• Records shown
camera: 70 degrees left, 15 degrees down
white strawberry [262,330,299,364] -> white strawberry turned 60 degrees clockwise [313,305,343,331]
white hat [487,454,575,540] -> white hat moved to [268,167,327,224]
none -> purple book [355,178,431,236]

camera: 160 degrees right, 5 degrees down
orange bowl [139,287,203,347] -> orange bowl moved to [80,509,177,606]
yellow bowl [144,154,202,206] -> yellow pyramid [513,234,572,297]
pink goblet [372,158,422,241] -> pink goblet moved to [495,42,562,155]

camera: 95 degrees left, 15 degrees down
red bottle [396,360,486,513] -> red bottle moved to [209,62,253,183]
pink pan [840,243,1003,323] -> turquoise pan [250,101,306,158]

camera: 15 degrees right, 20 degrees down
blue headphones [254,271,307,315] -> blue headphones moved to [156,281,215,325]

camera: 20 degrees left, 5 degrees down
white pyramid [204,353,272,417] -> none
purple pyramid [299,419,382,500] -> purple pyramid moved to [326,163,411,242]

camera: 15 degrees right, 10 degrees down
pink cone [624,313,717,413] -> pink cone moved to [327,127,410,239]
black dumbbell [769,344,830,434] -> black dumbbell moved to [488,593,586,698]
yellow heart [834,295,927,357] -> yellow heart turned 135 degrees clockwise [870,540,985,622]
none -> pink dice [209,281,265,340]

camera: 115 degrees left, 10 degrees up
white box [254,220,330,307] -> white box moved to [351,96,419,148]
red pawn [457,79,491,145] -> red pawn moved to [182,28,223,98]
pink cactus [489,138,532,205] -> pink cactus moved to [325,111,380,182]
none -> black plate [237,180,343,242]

• Action item
Retype the listing above, word for word, from its first line to the line containing "yellow bowl [144,154,202,206]", both ends included.

• Answer section
camera: 70 degrees left, 15 degrees down
white strawberry [262,330,299,364] -> white strawberry turned 60 degrees clockwise [313,305,343,331]
white hat [487,454,575,540] -> white hat moved to [268,167,327,224]
none -> purple book [355,178,431,236]

camera: 160 degrees right, 5 degrees down
orange bowl [139,287,203,347] -> orange bowl moved to [80,509,177,606]
yellow bowl [144,154,202,206] -> yellow pyramid [513,234,572,297]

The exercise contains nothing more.